*Dataset records*.
════════════════════

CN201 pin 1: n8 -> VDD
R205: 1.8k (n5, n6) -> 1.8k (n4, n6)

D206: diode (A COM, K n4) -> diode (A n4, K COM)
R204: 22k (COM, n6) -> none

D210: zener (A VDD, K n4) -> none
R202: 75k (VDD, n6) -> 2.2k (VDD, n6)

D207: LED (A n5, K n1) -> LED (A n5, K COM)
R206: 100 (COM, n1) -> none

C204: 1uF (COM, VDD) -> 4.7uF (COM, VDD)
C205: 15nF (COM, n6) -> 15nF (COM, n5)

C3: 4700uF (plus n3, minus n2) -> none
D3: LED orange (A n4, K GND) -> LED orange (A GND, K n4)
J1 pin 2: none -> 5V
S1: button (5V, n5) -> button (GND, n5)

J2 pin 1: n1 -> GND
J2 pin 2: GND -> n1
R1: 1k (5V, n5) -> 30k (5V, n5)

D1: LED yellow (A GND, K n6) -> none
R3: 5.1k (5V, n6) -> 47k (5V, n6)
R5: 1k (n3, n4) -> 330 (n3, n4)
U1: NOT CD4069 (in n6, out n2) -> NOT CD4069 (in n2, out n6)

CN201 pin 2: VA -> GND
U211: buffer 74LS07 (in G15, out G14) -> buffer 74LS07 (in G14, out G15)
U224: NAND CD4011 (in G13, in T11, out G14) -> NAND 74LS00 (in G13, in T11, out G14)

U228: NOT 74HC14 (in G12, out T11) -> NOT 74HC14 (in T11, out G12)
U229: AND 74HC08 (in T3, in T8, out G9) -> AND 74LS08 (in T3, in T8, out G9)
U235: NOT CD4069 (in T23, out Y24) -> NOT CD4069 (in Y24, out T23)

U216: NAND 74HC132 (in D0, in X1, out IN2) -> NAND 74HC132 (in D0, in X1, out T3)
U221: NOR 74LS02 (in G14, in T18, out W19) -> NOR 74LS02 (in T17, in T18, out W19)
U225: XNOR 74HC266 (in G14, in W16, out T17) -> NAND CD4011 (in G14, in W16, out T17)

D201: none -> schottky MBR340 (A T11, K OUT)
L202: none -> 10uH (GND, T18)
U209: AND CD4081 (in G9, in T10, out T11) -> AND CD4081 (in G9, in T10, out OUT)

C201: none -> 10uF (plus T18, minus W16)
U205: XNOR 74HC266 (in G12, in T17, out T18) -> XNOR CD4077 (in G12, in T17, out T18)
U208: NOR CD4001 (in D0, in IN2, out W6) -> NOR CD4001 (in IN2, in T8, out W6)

════════════════════

*Task objective*. Taking the entries above, write out exactly the lines starting with the line containing "L202: none -> 10uH (GND, T18)" and going on through the line containing "U205: XNOR 74HC266", both included, and nothing else.

*Response to this exercise*.
L202: none -> 10uH (GND, T18)
U209: AND CD4081 (in G9, in T10, out T11) -> AND CD4081 (in G9, in T10, out OUT)

C201: none -> 10uF (plus T18, minus W16)
U205: XNOR 74HC266 (in G12, in T17, out T18) -> XNOR CD4077 (in G12, in T17, out T18)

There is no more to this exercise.